**Information provided**
---
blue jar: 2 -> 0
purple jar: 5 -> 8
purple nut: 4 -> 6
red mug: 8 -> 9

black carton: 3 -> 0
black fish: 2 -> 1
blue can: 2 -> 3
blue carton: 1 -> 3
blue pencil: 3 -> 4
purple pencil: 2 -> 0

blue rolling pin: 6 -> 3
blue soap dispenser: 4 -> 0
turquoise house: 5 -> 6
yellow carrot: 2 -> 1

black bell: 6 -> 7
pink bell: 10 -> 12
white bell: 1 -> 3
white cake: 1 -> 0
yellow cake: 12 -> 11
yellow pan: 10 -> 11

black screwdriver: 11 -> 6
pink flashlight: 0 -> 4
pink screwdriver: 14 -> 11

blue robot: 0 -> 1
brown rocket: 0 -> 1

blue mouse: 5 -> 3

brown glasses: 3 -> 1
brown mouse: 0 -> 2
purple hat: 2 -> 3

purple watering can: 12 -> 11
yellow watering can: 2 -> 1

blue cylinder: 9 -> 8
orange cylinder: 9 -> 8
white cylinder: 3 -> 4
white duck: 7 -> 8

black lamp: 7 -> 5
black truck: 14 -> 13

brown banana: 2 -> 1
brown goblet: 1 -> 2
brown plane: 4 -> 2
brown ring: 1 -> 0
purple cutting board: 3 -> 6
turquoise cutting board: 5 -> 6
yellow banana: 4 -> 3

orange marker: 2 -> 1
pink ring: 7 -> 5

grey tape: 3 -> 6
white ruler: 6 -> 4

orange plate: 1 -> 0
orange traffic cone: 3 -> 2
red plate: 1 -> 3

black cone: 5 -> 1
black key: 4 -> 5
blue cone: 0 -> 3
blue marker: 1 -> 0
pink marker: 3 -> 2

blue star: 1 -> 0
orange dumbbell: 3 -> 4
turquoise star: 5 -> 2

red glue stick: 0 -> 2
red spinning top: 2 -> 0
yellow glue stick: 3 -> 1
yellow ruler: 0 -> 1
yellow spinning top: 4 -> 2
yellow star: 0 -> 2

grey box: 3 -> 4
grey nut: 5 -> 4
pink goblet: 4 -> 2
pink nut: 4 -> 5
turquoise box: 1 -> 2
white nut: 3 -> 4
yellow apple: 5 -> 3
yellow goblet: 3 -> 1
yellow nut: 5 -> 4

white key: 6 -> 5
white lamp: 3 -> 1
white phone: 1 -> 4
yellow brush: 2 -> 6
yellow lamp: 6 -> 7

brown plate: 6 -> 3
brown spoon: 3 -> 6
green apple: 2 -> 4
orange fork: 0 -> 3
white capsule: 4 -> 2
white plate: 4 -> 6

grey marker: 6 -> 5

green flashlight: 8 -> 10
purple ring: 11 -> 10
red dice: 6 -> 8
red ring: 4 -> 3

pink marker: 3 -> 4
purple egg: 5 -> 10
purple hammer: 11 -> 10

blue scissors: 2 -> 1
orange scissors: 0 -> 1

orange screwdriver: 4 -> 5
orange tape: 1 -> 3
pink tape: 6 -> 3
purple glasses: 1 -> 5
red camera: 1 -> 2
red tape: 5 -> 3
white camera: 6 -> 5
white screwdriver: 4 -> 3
---
**Goal of the exercise**
Nothing beyond the lines from the start of the entries through the line with "yellow pan: 10 -> 11" should appear. Repeat those lines exactly, both ends included.

**Result of this task**
blue jar: 2 -> 0
purple jar: 5 -> 8
purple nut: 4 -> 6
red mug: 8 -> 9

black carton: 3 -> 0
black fish: 2 -> 1
blue can: 2 -> 3
blue carton: 1 -> 3
blue pencil: 3 -> 4
purple pencil: 2 -> 0

blue rolling pin: 6 -> 3
blue soap dispenser: 4 -> 0
turquoise house: 5 -> 6
yellow carrot: 2 -> 1

black bell: 6 -> 7
pink bell: 10 -> 12
white bell: 1 -> 3
white cake: 1 -> 0
yellow cake: 12 -> 11
yellow pan: 10 -> 11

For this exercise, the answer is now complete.